● What you have to do
Although pictures appear in the entries below, leave them out and print exactly the lines from the first line through the line containing "(132, 354) = (530, 231): orange".
════════════════════
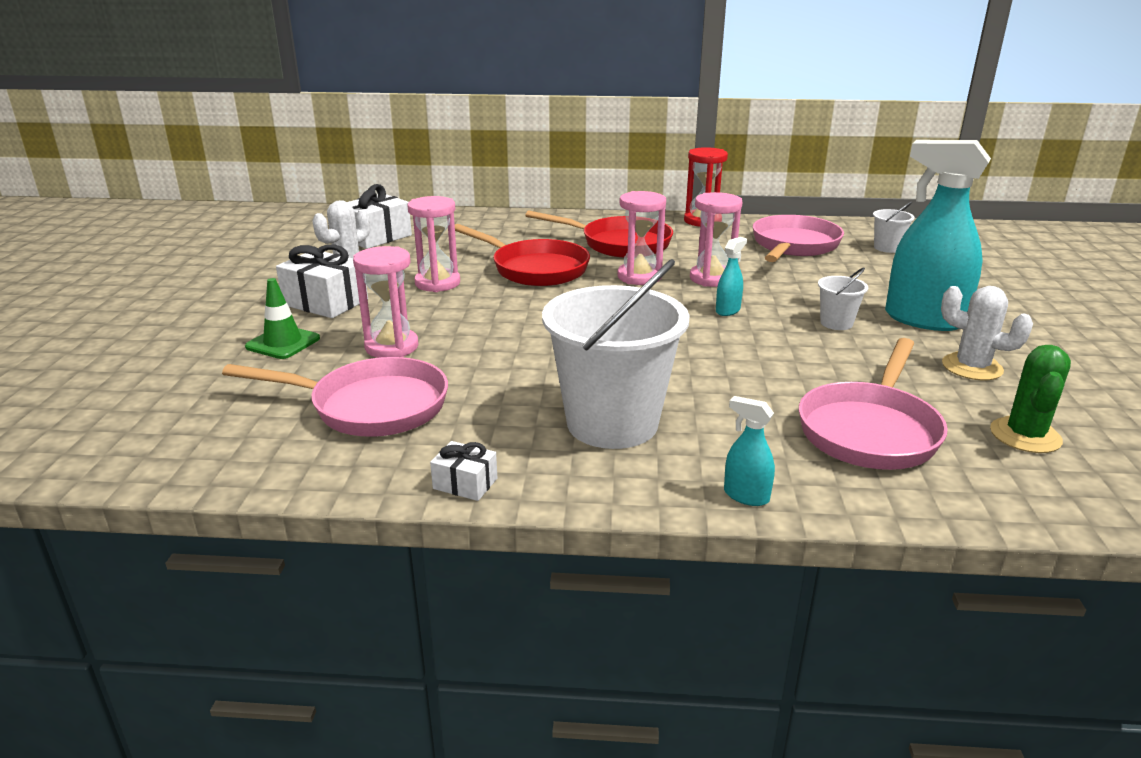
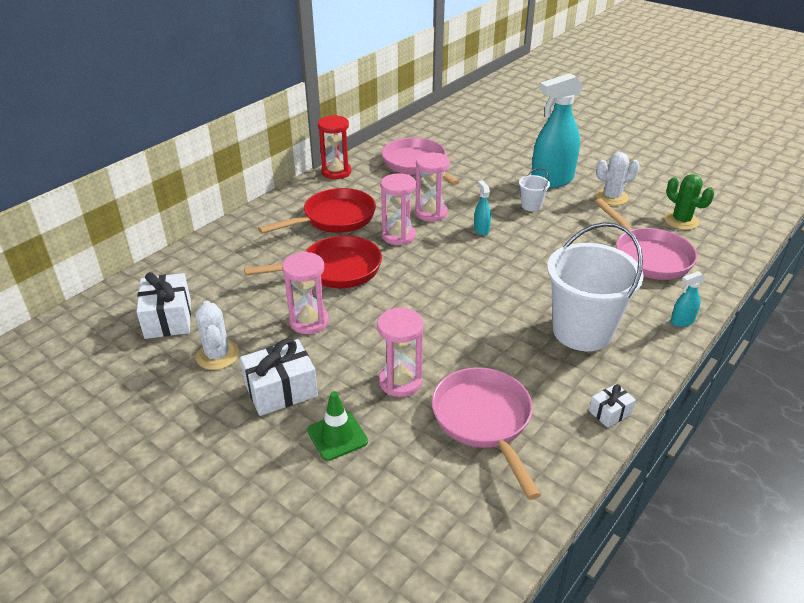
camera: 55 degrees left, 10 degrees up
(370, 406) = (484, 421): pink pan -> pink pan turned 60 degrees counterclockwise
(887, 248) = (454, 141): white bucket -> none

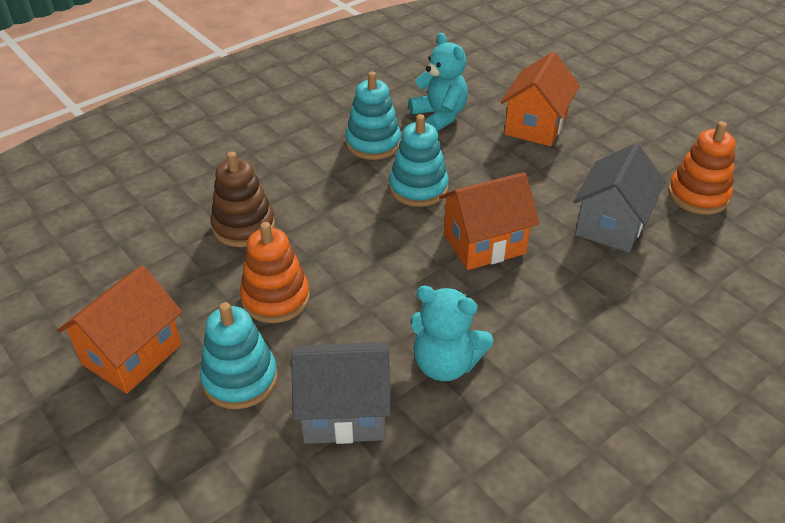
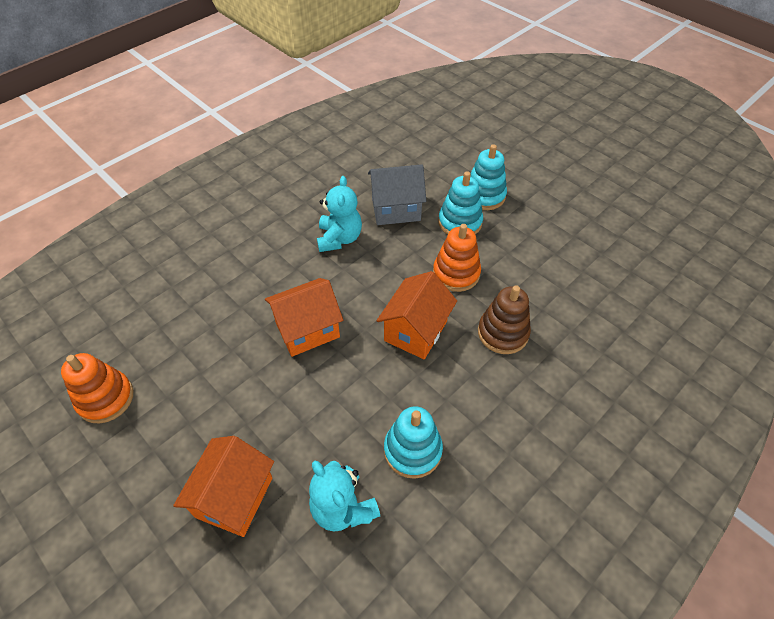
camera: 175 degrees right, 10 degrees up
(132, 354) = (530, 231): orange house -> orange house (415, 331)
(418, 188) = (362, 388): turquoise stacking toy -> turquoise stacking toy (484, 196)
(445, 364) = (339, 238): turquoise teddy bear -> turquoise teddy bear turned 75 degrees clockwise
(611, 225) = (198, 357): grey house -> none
════════════════════
● Output of the task
camera: 55 degrees left, 10 degrees up
(370, 406) = (484, 421): pink pan -> pink pan turned 60 degrees counterclockwise
(887, 248) = (454, 141): white bucket -> none

camera: 175 degrees right, 10 degrees up
(132, 354) = (530, 231): orange house -> orange house (415, 331)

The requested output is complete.